Itemized modification records:
------------------------------------
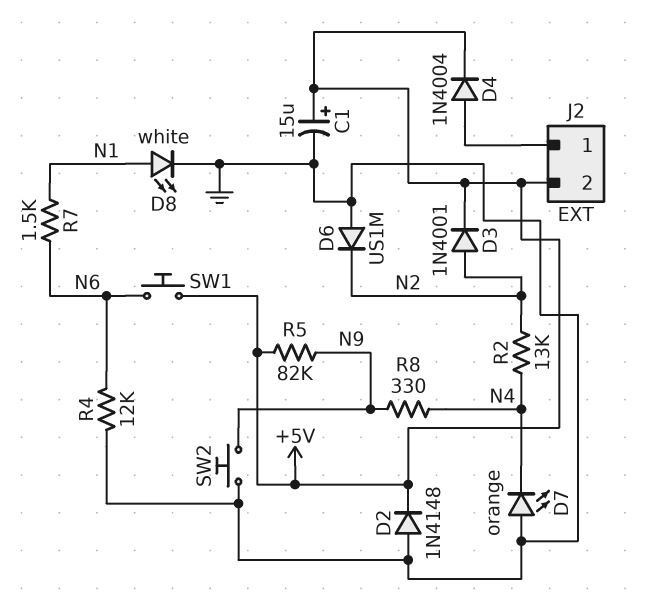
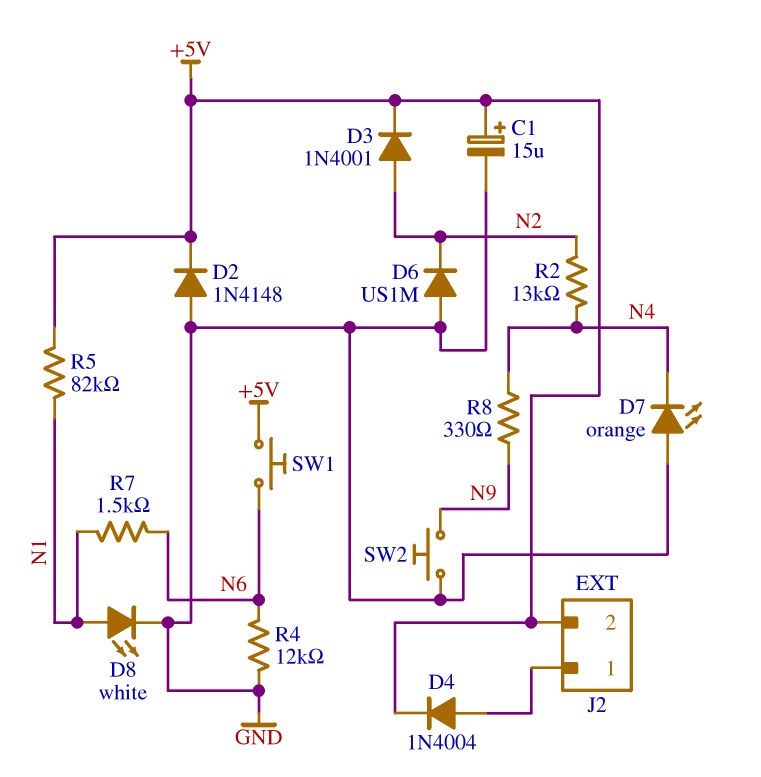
R5: 82k (+5V, N9) -> 82k (+5V, N1)

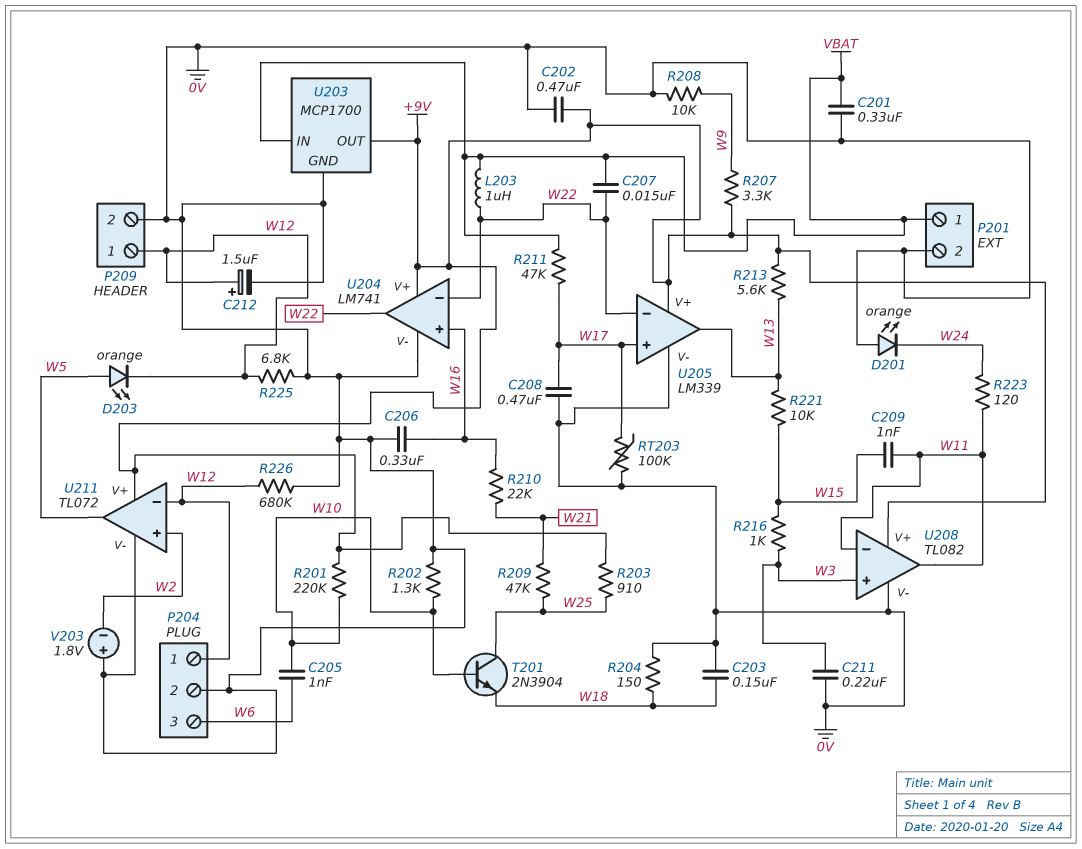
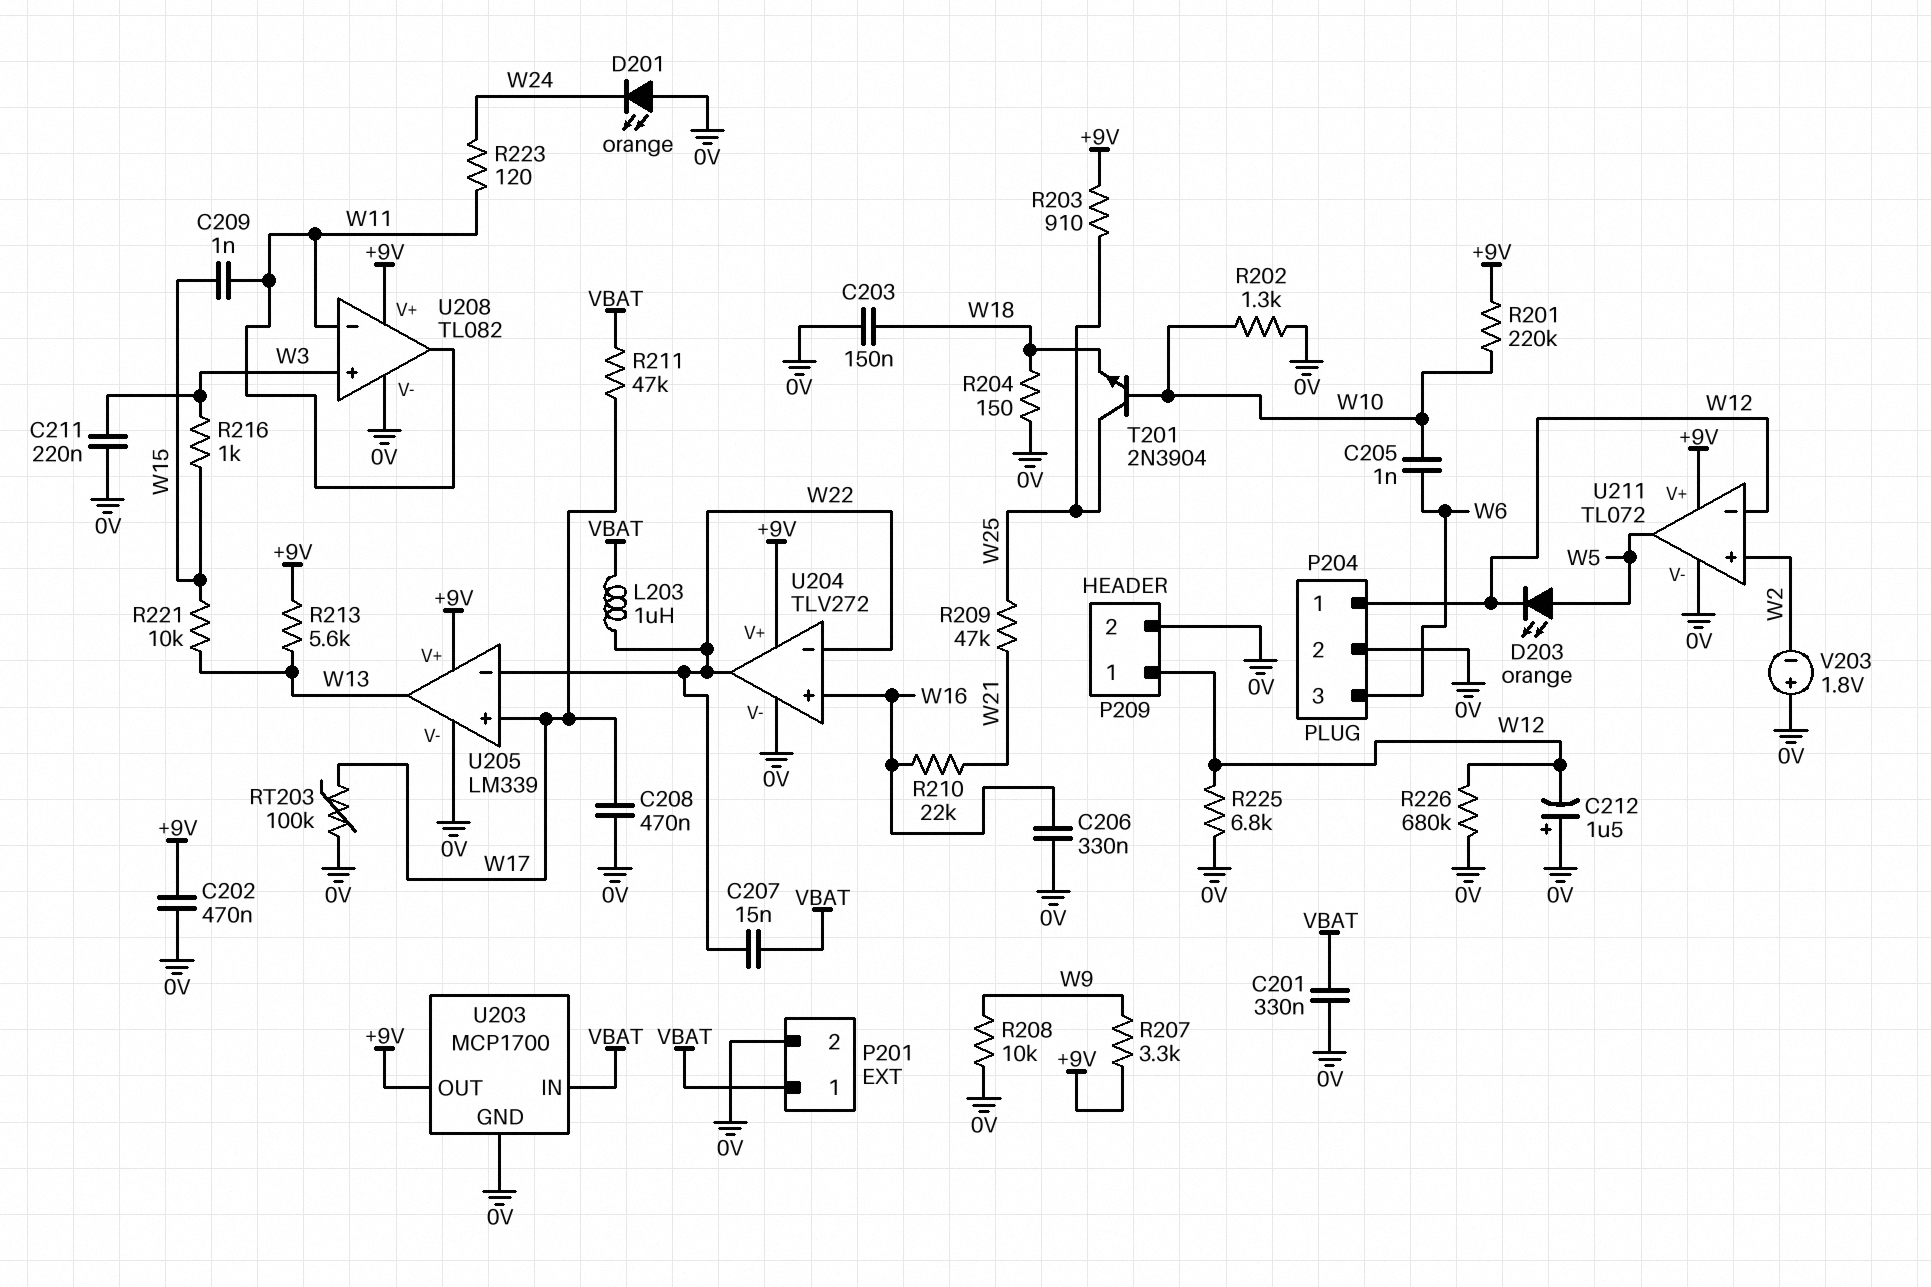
C212: 1.5uF (plus W12, minus 0V) -> 1.5uF (plus 0V, minus W12)
U204: LM741 -> TLV272

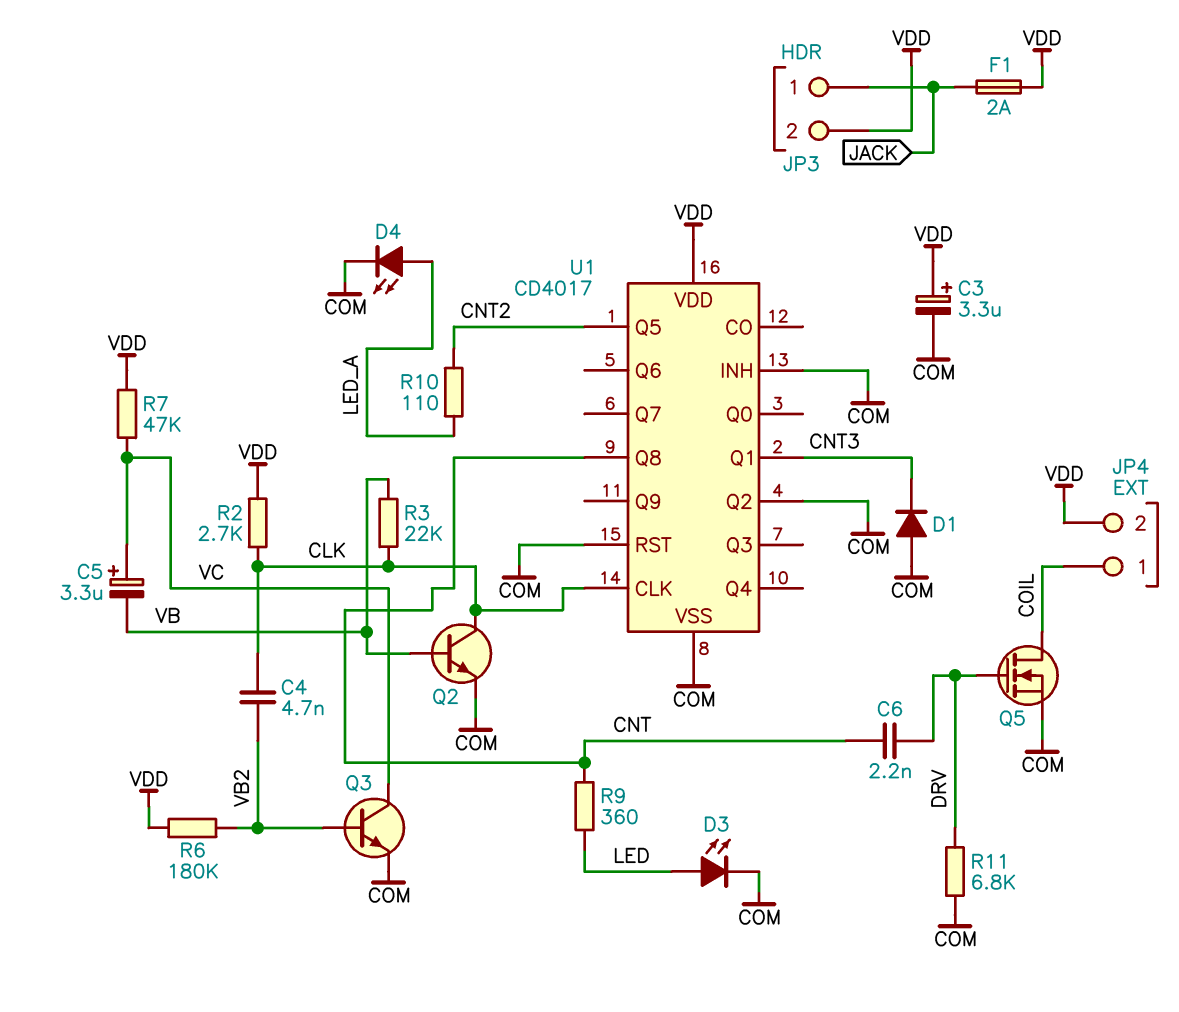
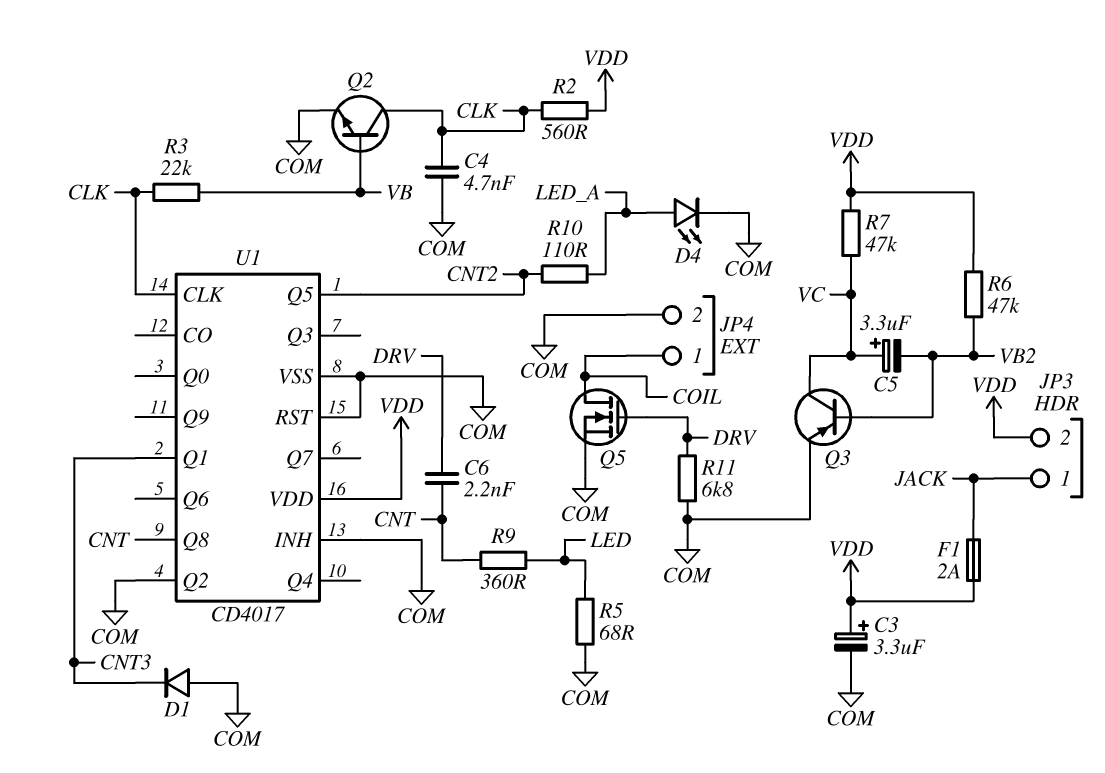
C4: 4.7nF (CLK, VB2) -> 4.7nF (CLK, COM)
C5: 3.3uF (plus VC, minus VB) -> 3.3uF (plus VC, minus VB2)
D3: LED (A LED, K COM) -> none
JP4 pin 2: VDD -> COM
Q3: NPN (B VB2, C VC, E COM) -> PNP (B VB2, C VC, E COM)
R2: 2.7k (CLK, VDD) -> 560 (CLK, VDD)
R5: none -> 68 (COM, LED)
R6: 180k (VB2, VDD) -> 47k (VB2, VDD)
------------------------------------
> **Task statement**: Could you restate, word for word, every line from the one containing "Q3: NPN (B VB2, C" through the last line of the records above, and nothing more?

> **Written reply**:
Q3: NPN (B VB2, C VC, E COM) -> PNP (B VB2, C VC, E COM)
R2: 2.7k (CLK, VDD) -> 560 (CLK, VDD)
R5: none -> 68 (COM, LED)
R6: 180k (VB2, VDD) -> 47k (VB2, VDD)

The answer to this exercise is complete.